Copy out each line containing "tree" from the entries below.

····················

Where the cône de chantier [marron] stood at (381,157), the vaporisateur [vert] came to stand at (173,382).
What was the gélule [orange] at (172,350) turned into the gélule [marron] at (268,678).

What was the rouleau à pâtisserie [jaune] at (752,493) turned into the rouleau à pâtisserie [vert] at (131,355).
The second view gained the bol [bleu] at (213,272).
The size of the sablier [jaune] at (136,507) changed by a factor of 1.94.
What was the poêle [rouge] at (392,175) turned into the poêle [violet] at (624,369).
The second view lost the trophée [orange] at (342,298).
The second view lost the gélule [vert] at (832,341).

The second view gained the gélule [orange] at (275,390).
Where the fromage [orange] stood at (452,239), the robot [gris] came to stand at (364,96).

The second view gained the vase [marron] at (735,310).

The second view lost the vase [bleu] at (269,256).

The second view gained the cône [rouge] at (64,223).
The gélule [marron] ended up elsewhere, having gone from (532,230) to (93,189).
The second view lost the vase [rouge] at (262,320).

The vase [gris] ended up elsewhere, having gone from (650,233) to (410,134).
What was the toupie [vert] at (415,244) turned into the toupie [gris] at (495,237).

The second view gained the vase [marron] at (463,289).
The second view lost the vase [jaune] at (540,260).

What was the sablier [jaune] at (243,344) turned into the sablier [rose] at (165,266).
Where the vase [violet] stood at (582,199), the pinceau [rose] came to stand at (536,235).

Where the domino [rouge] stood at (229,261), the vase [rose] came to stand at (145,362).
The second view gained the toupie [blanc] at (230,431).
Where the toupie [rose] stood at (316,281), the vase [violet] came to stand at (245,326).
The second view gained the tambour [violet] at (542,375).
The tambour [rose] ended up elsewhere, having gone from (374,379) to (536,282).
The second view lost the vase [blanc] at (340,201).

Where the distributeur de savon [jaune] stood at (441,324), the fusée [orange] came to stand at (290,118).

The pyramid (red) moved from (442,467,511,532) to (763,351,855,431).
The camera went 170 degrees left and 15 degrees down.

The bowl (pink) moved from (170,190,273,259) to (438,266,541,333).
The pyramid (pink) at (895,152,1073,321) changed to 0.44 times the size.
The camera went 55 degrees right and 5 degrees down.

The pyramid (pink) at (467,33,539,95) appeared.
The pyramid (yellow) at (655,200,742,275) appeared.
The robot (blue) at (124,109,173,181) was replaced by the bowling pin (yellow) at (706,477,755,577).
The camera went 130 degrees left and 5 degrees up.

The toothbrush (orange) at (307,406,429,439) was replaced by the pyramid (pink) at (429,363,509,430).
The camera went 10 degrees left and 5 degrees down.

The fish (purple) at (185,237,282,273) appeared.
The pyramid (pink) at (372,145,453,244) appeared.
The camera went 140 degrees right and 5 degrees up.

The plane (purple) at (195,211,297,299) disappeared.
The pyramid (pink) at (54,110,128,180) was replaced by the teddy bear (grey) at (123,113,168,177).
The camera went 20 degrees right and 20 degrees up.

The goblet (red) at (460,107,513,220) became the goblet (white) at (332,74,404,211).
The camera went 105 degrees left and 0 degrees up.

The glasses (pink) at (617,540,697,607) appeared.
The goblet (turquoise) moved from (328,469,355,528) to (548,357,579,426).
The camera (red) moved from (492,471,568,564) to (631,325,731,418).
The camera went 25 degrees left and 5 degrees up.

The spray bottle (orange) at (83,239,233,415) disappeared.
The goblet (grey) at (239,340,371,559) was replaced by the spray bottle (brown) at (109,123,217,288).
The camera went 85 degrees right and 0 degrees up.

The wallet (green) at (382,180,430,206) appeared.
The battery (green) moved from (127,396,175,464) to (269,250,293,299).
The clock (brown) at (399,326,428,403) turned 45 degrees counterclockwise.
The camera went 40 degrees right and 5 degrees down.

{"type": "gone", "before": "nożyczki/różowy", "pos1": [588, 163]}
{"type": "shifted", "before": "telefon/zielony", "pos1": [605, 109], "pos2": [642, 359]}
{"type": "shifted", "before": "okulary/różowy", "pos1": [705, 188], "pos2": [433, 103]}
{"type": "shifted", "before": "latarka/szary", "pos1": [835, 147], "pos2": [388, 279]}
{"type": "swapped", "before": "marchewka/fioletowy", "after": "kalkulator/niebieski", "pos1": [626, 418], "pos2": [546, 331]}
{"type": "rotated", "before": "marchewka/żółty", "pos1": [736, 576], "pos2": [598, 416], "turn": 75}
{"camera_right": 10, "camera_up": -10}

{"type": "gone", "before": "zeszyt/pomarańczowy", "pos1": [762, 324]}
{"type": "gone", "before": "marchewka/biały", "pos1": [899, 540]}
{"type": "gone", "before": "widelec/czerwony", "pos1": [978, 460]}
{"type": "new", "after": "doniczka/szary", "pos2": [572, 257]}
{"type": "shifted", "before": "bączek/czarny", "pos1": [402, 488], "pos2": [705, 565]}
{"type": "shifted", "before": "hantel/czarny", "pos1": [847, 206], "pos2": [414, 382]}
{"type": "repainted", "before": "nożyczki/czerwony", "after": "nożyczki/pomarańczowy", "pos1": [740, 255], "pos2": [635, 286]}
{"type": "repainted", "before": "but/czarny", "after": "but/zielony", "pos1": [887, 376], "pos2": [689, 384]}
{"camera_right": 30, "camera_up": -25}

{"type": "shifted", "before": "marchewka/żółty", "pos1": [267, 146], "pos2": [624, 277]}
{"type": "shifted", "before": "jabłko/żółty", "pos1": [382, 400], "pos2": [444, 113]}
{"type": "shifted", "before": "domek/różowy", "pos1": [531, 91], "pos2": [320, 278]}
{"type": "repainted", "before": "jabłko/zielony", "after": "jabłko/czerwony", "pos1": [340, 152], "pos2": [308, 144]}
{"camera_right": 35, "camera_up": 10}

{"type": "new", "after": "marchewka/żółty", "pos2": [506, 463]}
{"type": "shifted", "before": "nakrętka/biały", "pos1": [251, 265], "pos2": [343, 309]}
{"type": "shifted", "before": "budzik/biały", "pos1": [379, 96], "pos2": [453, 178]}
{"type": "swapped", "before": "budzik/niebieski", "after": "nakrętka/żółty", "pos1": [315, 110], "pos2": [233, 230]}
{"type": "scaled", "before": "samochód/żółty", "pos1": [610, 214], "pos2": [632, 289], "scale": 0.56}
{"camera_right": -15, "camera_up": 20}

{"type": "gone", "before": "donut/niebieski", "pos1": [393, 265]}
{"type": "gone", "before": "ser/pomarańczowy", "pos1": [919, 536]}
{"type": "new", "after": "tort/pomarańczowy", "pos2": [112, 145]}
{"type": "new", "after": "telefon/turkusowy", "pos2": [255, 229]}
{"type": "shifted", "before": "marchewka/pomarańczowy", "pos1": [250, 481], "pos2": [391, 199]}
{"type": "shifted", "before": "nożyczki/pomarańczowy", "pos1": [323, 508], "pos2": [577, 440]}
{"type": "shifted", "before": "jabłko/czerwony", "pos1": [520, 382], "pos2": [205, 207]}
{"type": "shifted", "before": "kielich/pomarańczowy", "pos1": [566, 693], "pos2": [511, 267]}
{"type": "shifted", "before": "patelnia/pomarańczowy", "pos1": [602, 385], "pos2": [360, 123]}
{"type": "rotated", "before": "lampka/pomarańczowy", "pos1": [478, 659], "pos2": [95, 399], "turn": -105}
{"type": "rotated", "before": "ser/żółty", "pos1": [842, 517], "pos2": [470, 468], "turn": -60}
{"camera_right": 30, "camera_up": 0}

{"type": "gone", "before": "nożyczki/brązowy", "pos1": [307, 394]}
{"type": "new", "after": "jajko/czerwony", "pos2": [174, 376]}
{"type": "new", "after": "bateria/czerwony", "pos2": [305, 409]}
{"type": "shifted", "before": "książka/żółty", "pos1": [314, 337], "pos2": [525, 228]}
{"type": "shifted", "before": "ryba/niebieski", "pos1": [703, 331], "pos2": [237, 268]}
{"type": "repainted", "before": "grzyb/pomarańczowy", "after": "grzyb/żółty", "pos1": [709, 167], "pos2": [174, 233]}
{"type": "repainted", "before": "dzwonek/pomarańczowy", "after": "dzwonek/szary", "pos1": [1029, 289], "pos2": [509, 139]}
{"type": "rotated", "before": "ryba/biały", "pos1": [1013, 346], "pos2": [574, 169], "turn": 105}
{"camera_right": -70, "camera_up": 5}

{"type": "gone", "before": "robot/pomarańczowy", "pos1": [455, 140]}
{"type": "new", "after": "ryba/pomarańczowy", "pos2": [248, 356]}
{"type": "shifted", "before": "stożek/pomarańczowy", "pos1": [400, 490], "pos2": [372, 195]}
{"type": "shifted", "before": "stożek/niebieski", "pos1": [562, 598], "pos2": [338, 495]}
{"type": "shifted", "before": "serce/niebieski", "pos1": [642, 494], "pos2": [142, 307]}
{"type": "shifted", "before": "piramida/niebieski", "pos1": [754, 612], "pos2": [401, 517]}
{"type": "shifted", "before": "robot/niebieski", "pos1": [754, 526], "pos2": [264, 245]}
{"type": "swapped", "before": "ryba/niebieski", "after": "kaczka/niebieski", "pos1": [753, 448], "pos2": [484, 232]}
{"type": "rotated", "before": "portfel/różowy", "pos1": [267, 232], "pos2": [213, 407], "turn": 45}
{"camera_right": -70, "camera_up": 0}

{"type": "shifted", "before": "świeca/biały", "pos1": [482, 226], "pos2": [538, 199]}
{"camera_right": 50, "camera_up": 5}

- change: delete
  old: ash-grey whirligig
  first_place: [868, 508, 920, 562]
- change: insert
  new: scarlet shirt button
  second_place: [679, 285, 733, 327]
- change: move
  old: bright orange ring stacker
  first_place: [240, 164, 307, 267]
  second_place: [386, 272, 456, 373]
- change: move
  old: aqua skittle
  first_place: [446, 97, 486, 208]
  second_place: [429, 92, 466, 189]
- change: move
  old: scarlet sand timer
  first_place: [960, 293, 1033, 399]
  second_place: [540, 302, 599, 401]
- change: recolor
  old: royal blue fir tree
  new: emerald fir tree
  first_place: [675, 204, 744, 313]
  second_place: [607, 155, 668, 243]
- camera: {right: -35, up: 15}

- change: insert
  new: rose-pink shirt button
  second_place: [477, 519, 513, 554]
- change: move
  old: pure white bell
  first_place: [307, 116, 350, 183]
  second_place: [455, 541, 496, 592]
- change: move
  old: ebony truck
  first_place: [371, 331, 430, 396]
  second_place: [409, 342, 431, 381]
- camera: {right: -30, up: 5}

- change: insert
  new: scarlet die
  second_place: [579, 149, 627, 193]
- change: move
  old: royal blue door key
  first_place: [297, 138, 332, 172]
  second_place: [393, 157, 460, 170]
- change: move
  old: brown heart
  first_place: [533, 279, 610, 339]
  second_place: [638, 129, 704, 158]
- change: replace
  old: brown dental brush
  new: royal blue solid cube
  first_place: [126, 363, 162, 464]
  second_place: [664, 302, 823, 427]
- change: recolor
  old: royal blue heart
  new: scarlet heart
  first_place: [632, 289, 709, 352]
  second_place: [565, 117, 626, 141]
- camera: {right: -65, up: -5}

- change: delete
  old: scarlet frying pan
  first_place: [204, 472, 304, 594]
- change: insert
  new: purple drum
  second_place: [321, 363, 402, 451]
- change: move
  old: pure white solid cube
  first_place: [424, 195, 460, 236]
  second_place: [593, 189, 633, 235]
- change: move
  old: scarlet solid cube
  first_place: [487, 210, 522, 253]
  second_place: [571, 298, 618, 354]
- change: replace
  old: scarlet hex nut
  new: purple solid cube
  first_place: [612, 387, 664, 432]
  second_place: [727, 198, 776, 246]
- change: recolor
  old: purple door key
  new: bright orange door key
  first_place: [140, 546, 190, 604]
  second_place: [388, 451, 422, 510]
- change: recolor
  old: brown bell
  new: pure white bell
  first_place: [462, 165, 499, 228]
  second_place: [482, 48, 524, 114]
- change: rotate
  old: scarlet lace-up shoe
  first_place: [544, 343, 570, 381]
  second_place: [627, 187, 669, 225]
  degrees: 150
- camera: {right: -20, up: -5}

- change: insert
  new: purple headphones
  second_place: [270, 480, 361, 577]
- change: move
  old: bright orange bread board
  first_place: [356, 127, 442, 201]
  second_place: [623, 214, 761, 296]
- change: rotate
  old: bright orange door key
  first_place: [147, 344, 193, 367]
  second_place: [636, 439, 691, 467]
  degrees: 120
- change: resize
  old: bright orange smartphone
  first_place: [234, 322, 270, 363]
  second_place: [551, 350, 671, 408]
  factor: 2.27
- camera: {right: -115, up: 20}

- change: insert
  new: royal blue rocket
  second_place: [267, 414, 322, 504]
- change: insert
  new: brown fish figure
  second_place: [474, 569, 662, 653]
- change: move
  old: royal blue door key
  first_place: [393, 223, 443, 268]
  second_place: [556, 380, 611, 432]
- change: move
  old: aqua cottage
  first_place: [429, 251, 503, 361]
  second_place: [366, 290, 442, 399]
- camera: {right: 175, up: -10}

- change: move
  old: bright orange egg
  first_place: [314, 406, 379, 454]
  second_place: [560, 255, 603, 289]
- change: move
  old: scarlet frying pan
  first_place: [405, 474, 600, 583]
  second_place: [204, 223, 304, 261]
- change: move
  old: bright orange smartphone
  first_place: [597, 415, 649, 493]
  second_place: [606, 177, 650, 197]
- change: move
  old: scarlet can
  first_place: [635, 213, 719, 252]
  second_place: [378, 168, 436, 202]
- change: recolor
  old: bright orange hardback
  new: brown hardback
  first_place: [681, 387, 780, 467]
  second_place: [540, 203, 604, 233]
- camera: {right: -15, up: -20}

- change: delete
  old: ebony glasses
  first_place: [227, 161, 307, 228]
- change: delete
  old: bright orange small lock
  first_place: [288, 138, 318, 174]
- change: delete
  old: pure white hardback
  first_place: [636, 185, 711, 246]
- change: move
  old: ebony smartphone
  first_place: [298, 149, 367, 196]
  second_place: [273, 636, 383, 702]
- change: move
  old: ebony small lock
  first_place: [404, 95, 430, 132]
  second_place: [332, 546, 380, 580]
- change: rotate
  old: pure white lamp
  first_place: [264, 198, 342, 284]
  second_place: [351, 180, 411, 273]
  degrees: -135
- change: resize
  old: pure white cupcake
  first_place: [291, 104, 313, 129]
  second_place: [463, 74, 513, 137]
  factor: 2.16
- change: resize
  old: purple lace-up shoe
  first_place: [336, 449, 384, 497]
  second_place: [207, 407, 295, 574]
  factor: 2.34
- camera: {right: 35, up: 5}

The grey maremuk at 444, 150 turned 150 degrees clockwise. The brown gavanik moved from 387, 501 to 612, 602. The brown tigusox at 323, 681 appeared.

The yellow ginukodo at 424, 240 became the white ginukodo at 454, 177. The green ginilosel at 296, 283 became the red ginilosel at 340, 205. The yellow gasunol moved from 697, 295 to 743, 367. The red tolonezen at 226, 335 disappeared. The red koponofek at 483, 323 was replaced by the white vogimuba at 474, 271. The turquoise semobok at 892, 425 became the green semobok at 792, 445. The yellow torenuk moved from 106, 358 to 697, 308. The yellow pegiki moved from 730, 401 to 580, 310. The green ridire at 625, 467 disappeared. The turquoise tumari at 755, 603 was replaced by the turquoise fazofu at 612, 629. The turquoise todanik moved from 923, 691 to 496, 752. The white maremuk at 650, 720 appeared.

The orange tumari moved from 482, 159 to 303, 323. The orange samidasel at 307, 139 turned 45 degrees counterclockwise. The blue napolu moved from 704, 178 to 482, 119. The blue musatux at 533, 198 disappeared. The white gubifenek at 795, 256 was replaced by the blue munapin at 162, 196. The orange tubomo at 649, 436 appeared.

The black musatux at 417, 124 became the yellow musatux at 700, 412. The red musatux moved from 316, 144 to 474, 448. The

····················

## Exercise answer
  old: royal blue fir tree
  new: emerald fir tree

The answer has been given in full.